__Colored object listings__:
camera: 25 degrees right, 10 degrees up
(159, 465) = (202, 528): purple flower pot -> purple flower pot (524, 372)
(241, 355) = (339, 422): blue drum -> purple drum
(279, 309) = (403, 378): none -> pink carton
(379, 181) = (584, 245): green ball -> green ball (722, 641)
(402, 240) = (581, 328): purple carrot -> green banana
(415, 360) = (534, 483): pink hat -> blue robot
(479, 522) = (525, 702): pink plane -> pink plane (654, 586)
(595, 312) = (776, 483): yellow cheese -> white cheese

...

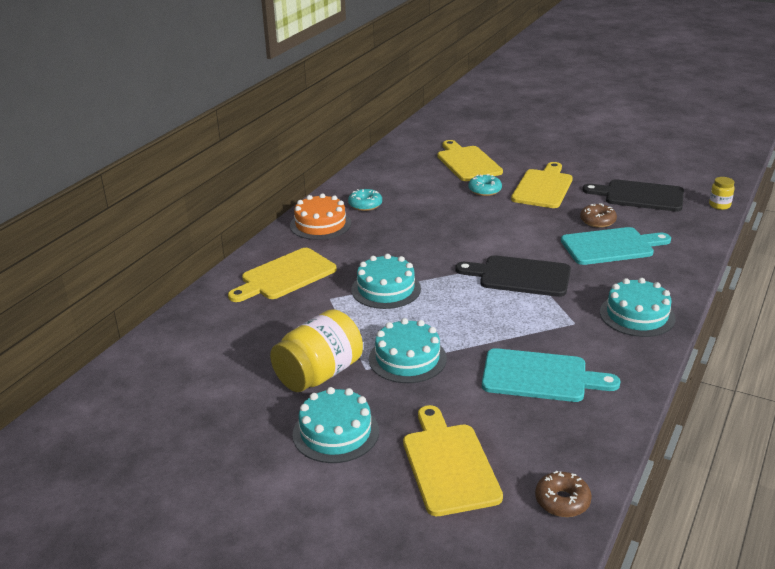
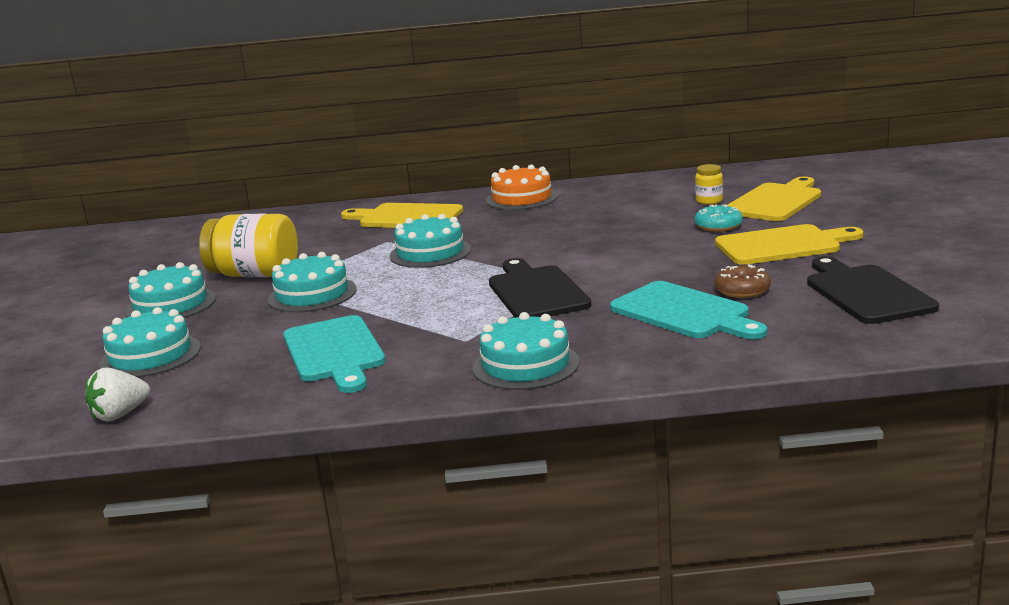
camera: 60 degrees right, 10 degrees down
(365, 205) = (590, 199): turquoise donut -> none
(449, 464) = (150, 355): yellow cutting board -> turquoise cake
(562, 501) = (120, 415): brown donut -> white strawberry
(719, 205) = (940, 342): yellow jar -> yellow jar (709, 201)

__Assignment__: Going through the records above, state how many lines include the word "white", and give no other text.

__Written response__: 2